Data extract:
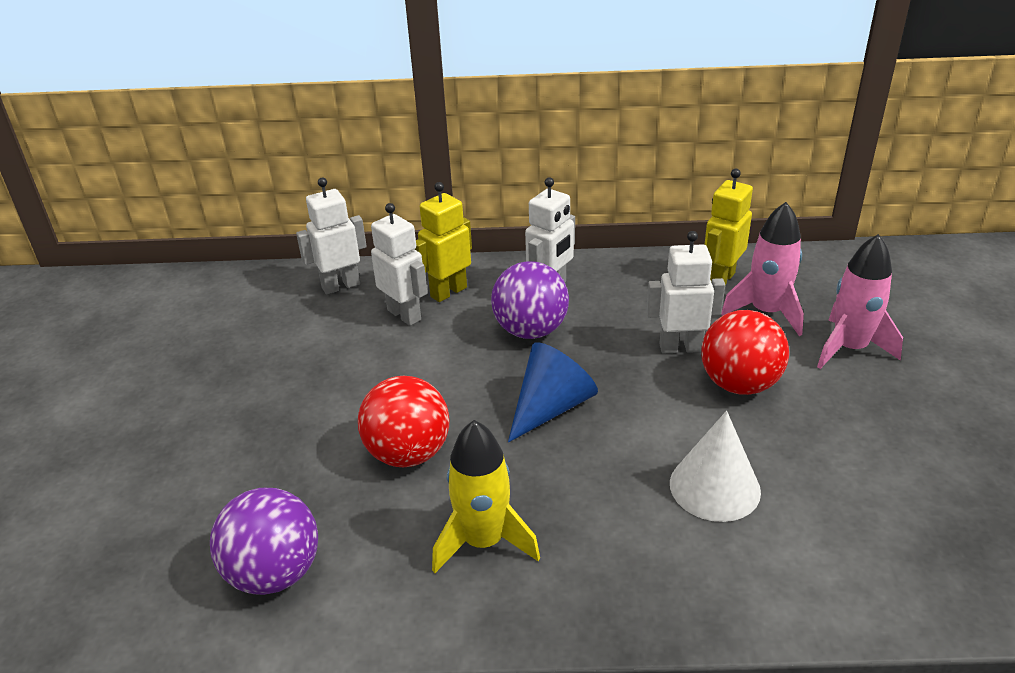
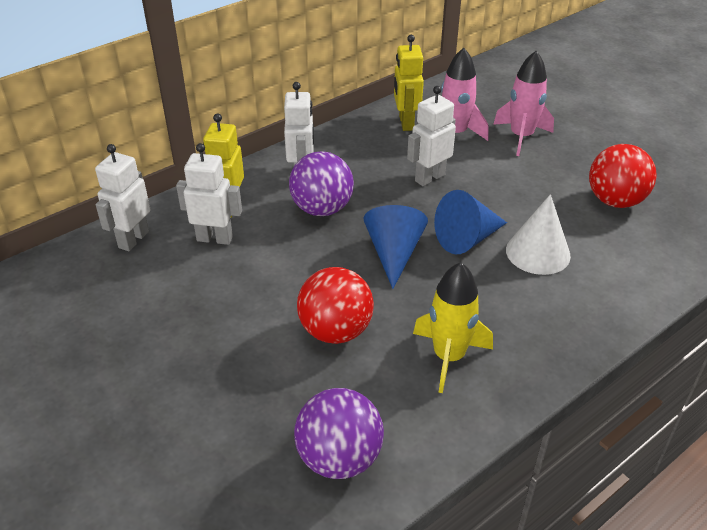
camera: 40 degrees left, 5 degrees up
(647, 431) = (467, 239): none -> blue cone
(739, 384) = (486, 185): red ball -> red ball (615, 201)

What this task involves:
The data above must be reproduced exactly, without any of its pictures.

Answer section:
camera: 40 degrees left, 5 degrees up
(647, 431) = (467, 239): none -> blue cone
(739, 384) = (486, 185): red ball -> red ball (615, 201)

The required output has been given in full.